**Work instruction**: Every record should be written out exactly, with the pictures left out.
■ ■ ■ ■
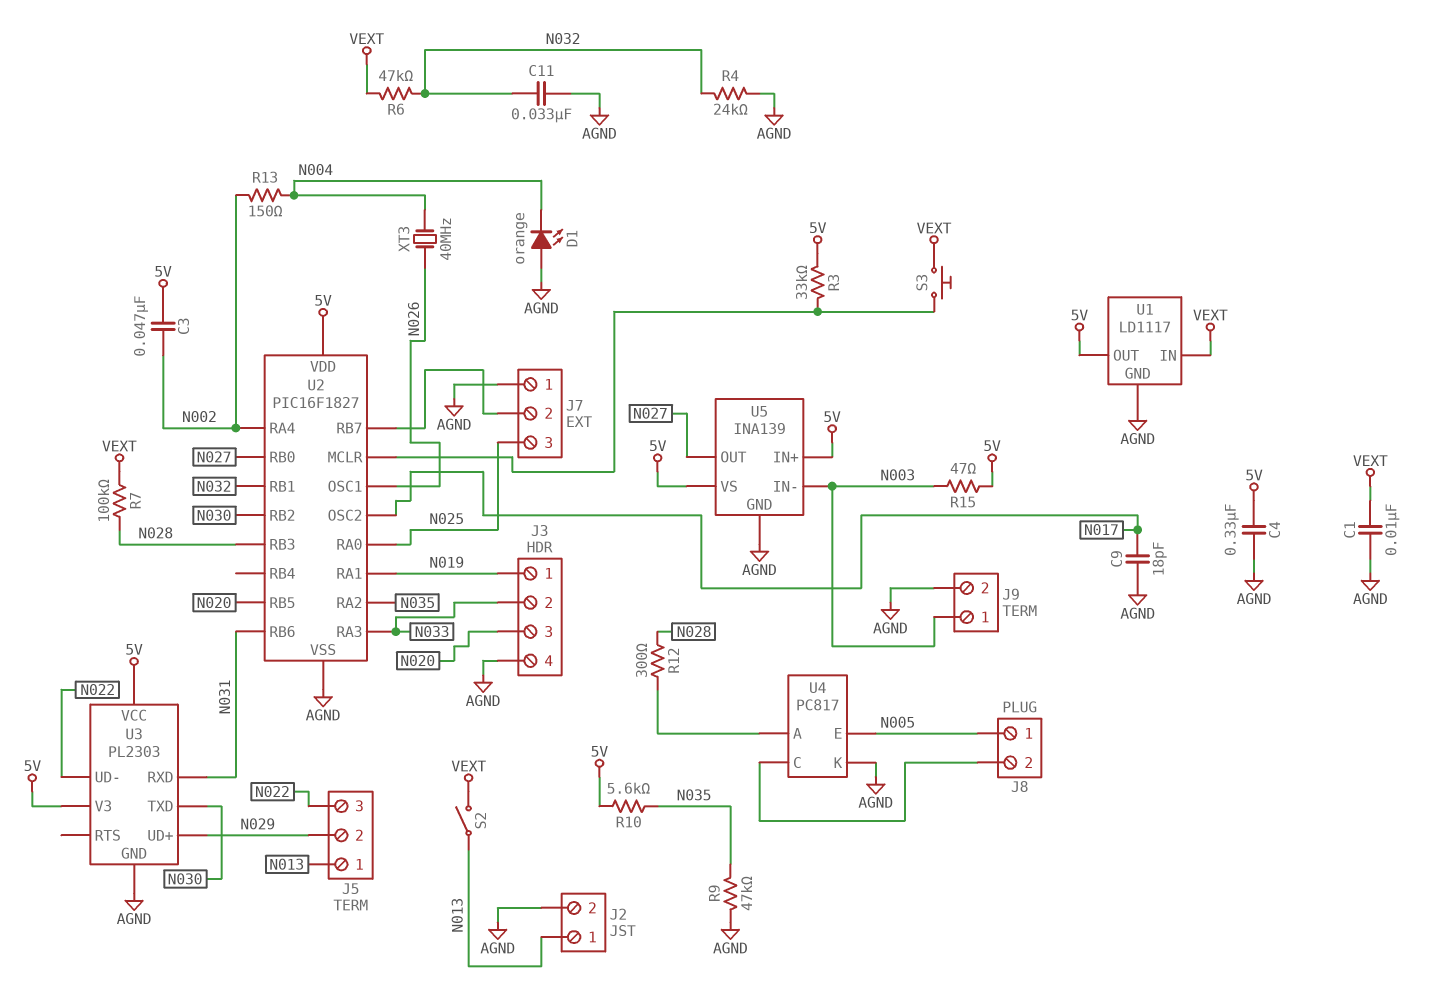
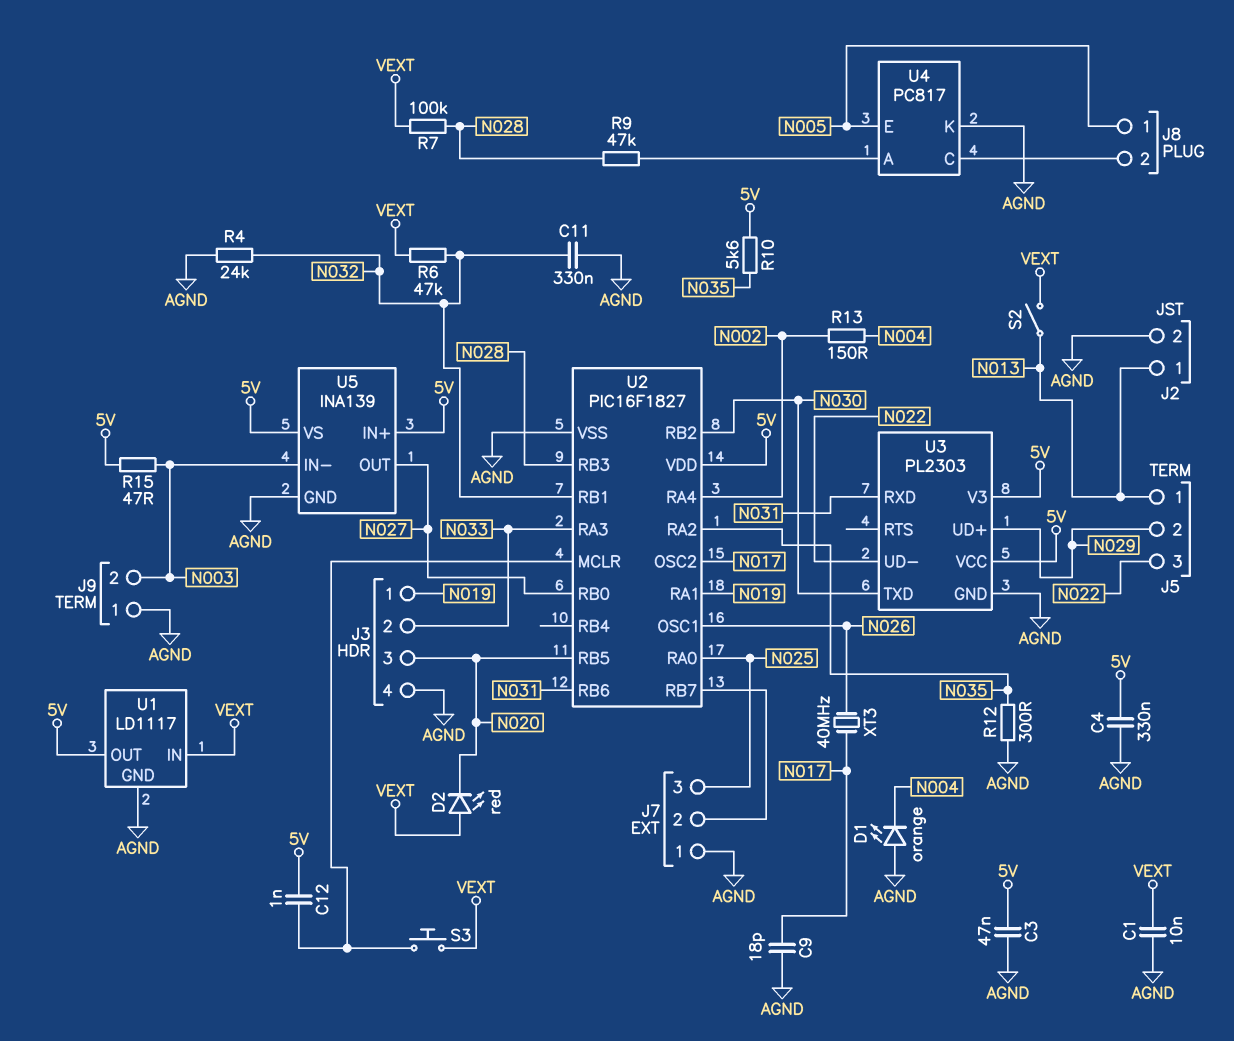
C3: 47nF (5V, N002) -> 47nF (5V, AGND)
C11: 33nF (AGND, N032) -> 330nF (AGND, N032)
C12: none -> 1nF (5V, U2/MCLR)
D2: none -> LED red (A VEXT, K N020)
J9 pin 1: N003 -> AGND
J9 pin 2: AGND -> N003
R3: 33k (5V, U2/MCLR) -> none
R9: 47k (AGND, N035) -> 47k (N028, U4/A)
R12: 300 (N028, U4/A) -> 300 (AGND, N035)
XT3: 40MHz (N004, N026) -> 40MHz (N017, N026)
■ ■ ■ ■
**Task solution**:
C3: 47nF (5V, N002) -> 47nF (5V, AGND)
C11: 33nF (AGND, N032) -> 330nF (AGND, N032)
C12: none -> 1nF (5V, U2/MCLR)
D2: none -> LED red (A VEXT, K N020)
J9 pin 1: N003 -> AGND
J9 pin 2: AGND -> N003
R3: 33k (5V, U2/MCLR) -> none
R9: 47k (AGND, N035) -> 47k (N028, U4/A)
R12: 300 (N028, U4/A) -> 300 (AGND, N035)
XT3: 40MHz (N004, N026) -> 40MHz (N017, N026)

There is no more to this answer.